⟨
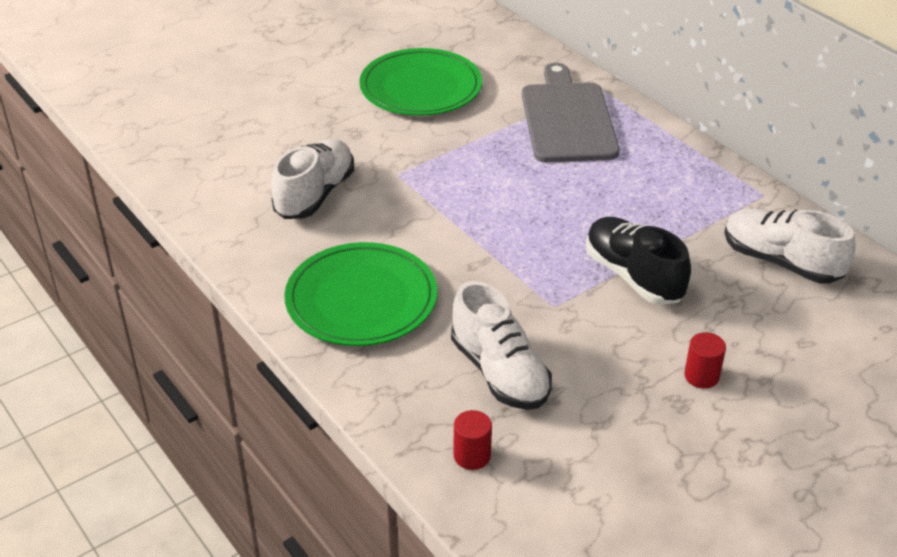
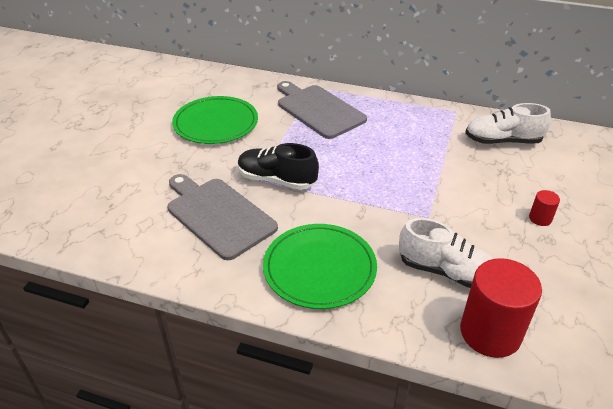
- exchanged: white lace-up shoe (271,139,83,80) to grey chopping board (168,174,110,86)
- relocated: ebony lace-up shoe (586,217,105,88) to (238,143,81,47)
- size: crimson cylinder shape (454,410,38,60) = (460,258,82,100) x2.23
⟩
- **What is required**
Where does the string "lace" occur in the material? Copy every line where it does.

- **Reply**
- exchanged: white lace-up shoe (271,139,83,80) to grey chopping board (168,174,110,86)
- relocated: ebony lace-up shoe (586,217,105,88) to (238,143,81,47)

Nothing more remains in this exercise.